──────── DATASET RECORDS
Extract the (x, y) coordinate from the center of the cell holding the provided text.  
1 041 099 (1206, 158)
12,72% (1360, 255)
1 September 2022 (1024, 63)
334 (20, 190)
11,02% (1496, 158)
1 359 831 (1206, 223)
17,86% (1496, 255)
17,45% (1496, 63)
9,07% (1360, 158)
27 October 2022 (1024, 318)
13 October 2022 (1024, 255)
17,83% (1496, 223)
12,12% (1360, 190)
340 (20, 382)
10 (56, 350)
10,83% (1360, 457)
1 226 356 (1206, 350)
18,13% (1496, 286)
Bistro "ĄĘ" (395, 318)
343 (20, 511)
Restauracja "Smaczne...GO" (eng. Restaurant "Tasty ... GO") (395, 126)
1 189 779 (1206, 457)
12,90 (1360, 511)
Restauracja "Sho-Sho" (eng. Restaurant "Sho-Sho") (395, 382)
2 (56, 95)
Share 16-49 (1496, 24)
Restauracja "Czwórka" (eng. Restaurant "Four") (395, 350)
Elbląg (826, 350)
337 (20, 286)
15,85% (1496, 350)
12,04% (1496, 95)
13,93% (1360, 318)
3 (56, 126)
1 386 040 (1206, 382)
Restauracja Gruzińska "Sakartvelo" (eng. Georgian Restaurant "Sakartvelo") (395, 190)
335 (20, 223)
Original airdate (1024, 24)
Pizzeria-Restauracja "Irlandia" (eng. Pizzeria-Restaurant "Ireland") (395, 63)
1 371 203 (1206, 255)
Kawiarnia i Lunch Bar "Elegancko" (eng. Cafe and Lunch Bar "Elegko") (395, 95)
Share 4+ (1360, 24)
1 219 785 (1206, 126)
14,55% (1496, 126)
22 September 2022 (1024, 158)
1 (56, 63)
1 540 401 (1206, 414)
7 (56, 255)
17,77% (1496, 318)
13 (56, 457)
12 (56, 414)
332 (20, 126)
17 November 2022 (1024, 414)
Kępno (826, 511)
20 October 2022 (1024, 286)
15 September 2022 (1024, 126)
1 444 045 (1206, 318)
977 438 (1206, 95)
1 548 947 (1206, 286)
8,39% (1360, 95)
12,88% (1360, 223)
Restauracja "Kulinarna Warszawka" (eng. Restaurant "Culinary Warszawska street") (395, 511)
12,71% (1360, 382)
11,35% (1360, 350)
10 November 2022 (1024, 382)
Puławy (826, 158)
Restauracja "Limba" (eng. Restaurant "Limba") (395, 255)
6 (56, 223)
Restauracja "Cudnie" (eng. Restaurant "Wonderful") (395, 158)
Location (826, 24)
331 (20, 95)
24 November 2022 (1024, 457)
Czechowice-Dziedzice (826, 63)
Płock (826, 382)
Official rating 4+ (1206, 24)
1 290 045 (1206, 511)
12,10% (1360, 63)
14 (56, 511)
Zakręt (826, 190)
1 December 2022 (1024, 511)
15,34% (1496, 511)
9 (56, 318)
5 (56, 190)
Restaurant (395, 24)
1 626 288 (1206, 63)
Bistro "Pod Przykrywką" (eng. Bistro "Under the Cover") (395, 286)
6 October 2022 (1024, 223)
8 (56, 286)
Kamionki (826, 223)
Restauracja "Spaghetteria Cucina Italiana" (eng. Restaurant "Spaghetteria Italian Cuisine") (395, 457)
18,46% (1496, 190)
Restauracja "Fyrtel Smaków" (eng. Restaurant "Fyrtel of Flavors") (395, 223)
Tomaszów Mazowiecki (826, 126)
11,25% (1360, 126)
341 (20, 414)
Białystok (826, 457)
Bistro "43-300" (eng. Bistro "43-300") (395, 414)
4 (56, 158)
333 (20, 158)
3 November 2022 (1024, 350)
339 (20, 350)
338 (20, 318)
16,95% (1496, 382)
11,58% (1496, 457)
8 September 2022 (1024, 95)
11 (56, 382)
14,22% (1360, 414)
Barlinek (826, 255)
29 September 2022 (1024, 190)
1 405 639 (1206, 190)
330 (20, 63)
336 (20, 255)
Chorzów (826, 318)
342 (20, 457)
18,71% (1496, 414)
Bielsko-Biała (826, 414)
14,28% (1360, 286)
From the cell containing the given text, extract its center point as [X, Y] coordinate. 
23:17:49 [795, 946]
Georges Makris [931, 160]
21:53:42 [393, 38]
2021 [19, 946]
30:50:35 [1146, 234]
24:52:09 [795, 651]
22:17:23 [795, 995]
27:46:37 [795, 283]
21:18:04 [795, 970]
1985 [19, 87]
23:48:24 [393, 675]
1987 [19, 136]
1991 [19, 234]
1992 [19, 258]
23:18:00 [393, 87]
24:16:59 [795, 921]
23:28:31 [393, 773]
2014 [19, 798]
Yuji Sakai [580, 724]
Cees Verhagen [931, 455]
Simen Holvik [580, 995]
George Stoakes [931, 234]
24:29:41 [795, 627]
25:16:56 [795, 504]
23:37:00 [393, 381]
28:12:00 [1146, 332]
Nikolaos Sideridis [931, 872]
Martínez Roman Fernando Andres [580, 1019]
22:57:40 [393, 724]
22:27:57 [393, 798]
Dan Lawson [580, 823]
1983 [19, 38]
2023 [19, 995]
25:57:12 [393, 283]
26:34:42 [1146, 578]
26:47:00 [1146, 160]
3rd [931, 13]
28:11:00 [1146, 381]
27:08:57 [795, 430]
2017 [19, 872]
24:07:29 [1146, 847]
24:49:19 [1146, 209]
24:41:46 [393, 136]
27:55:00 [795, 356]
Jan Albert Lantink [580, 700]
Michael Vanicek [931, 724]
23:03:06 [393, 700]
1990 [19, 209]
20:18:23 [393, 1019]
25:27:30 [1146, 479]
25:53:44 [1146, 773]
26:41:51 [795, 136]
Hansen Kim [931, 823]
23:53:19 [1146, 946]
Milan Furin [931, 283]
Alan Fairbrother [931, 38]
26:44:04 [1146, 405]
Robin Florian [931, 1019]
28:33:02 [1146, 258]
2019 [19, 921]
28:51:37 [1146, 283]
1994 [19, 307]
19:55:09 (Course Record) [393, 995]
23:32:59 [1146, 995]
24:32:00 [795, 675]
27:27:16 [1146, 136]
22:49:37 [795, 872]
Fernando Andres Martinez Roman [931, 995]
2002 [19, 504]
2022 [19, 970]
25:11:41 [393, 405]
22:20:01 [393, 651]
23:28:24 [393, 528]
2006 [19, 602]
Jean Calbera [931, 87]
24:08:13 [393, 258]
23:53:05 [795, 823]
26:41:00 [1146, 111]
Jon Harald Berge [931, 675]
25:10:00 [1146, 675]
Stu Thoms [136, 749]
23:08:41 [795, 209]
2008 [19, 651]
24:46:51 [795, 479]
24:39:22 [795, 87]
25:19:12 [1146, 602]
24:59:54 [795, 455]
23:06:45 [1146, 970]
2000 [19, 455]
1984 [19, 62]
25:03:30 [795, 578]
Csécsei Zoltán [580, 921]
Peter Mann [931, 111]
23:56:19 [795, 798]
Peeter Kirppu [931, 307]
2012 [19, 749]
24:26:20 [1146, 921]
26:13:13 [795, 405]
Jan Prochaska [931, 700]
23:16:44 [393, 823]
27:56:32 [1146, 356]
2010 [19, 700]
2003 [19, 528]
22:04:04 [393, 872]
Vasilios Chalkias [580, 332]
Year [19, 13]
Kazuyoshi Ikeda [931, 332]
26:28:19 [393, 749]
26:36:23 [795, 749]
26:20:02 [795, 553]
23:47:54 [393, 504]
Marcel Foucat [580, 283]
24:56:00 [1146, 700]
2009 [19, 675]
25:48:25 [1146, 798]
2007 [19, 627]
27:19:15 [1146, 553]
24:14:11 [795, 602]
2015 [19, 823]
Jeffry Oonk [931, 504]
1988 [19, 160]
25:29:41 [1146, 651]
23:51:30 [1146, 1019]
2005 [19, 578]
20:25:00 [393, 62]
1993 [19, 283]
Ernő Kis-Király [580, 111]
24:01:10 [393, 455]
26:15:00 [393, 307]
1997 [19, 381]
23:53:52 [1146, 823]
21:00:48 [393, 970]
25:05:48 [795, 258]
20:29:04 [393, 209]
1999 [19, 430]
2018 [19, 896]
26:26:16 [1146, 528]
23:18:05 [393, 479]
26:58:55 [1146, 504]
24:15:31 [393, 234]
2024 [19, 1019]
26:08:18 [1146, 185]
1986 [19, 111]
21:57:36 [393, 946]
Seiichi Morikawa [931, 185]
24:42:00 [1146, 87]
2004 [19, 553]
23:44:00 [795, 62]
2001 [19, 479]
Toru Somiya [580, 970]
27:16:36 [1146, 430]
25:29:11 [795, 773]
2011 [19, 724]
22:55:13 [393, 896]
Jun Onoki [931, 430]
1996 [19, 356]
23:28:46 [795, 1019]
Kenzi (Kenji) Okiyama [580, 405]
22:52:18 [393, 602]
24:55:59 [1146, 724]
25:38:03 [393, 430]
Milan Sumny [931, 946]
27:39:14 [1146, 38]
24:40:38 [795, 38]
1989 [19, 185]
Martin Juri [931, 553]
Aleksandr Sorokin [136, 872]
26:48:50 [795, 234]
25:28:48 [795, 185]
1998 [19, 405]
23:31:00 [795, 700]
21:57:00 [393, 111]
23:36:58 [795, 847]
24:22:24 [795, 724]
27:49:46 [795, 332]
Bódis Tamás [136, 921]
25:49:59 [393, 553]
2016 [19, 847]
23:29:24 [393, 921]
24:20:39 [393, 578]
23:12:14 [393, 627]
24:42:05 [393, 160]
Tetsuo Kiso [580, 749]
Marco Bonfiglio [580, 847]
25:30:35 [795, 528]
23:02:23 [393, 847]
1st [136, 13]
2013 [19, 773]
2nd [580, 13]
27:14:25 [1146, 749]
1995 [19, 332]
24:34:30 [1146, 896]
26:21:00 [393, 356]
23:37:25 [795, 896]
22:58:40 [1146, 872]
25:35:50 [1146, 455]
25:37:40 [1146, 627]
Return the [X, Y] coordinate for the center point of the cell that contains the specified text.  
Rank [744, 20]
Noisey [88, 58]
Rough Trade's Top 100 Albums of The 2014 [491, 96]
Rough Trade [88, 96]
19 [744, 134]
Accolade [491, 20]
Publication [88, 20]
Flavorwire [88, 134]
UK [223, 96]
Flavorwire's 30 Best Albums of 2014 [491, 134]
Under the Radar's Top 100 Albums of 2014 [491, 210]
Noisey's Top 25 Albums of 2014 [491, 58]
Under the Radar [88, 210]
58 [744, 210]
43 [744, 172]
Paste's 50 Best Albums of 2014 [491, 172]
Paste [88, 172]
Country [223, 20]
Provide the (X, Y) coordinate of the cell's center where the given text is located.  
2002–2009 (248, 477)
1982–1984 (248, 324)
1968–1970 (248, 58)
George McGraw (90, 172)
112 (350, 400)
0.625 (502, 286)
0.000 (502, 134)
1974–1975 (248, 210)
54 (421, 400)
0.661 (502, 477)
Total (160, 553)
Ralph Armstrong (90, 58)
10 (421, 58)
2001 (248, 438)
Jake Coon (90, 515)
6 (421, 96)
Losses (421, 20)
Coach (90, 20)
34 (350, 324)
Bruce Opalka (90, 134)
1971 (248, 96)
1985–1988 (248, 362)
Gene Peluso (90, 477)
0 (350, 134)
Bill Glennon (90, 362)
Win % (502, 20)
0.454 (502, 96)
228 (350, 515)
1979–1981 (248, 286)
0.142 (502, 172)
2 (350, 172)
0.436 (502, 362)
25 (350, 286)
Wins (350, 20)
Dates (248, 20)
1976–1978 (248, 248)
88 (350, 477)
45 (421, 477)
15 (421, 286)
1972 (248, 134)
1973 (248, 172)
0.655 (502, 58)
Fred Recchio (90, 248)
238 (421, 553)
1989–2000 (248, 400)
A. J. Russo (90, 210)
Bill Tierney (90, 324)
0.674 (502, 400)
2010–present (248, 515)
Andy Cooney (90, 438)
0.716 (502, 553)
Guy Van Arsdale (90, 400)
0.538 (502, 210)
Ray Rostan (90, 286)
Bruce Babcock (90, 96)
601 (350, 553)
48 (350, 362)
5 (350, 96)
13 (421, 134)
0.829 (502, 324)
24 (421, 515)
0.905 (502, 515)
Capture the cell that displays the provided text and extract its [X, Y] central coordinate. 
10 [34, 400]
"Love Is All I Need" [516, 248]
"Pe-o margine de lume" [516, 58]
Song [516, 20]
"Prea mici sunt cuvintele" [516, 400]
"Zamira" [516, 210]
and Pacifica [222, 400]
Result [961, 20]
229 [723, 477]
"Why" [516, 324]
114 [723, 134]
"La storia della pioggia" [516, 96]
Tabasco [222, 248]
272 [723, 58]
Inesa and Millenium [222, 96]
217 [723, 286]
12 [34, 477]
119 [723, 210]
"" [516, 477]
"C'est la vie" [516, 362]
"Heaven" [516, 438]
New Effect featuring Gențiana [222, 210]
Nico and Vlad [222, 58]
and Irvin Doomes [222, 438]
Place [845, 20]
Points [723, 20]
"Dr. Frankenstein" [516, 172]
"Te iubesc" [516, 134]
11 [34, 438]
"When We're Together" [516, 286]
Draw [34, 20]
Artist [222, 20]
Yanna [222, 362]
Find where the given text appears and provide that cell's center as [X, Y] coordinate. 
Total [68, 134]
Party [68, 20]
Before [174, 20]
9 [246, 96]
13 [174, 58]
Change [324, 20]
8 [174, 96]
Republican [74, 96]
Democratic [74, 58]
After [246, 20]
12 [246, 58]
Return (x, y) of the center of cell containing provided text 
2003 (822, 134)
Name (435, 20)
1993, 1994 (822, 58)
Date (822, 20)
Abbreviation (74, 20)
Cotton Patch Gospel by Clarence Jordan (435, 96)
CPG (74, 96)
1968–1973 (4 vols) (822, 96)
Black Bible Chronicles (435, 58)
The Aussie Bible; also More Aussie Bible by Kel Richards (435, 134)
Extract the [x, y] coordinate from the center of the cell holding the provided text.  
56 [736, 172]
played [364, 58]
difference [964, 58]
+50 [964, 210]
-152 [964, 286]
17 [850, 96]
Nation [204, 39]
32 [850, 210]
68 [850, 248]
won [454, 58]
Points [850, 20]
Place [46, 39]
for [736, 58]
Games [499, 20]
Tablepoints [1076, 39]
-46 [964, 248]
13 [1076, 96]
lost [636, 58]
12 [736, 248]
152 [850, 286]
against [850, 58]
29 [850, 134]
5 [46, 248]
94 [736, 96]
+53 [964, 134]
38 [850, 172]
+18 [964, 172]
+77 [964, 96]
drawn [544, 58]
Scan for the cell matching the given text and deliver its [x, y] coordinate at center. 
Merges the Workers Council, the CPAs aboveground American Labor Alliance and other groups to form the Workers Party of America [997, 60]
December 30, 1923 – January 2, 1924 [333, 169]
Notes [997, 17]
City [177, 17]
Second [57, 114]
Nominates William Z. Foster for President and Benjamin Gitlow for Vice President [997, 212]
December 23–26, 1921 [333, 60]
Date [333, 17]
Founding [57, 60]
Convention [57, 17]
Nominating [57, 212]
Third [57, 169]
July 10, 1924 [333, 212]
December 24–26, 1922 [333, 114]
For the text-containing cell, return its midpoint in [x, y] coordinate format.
────────────────
#### AIM OF THE TASK
Retype the records word for word, from the first line through the line containing "Kamionki (826, 223)", with both ends included.

#### TASK ANSWER
Extract the (x, y) coordinate from the center of the cell holding the provided text.  
1 041 099 (1206, 158)
12,72% (1360, 255)
1 September 2022 (1024, 63)
334 (20, 190)
11,02% (1496, 158)
1 359 831 (1206, 223)
17,86% (1496, 255)
17,45% (1496, 63)
9,07% (1360, 158)
27 October 2022 (1024, 318)
13 October 2022 (1024, 255)
17,83% (1496, 223)
12,12% (1360, 190)
340 (20, 382)
10 (56, 350)
10,83% (1360, 457)
1 226 356 (1206, 350)
18,13% (1496, 286)
Bistro "ĄĘ" (395, 318)
343 (20, 511)
Restauracja "Smaczne...GO" (eng. Restaurant "Tasty ... GO") (395, 126)
1 189 779 (1206, 457)
12,90 (1360, 511)
Restauracja "Sho-Sho" (eng. Restaurant "Sho-Sho") (395, 382)
2 (56, 95)
Share 16-49 (1496, 24)
Restauracja "Czwórka" (eng. Restaurant "Four") (395, 350)
Elbląg (826, 350)
337 (20, 286)
15,85% (1496, 350)
12,04% (1496, 95)
13,93% (1360, 318)
3 (56, 126)
1 386 040 (1206, 382)
Restauracja Gruzińska "Sakartvelo" (eng. Georgian Restaurant "Sakartvelo") (395, 190)
335 (20, 223)
Original airdate (1024, 24)
Pizzeria-Restauracja "Irlandia" (eng. Pizzeria-Restaurant "Ireland") (395, 63)
1 371 203 (1206, 255)
Kawiarnia i Lunch Bar "Elegancko" (eng. Cafe and Lunch Bar "Elegko") (395, 95)
Share 4+ (1360, 24)
1 219 785 (1206, 126)
14,55% (1496, 126)
22 September 2022 (1024, 158)
1 (56, 63)
1 540 401 (1206, 414)
7 (56, 255)
17,77% (1496, 318)
13 (56, 457)
12 (56, 414)
332 (20, 126)
17 November 2022 (1024, 414)
Kępno (826, 511)
20 October 2022 (1024, 286)
15 September 2022 (1024, 126)
1 444 045 (1206, 318)
977 438 (1206, 95)
1 548 947 (1206, 286)
8,39% (1360, 95)
12,88% (1360, 223)
Restauracja "Kulinarna Warszawka" (eng. Restaurant "Culinary Warszawska street") (395, 511)
12,71% (1360, 382)
11,35% (1360, 350)
10 November 2022 (1024, 382)
Puławy (826, 158)
Restauracja "Limba" (eng. Restaurant "Limba") (395, 255)
6 (56, 223)
Restauracja "Cudnie" (eng. Restaurant "Wonderful") (395, 158)
Location (826, 24)
331 (20, 95)
24 November 2022 (1024, 457)
Czechowice-Dziedzice (826, 63)
Płock (826, 382)
Official rating 4+ (1206, 24)
1 290 045 (1206, 511)
12,10% (1360, 63)
14 (56, 511)
Zakręt (826, 190)
1 December 2022 (1024, 511)
15,34% (1496, 511)
9 (56, 318)
5 (56, 190)
Restaurant (395, 24)
1 626 288 (1206, 63)
Bistro "Pod Przykrywką" (eng. Bistro "Under the Cover") (395, 286)
6 October 2022 (1024, 223)
8 (56, 286)
Kamionki (826, 223)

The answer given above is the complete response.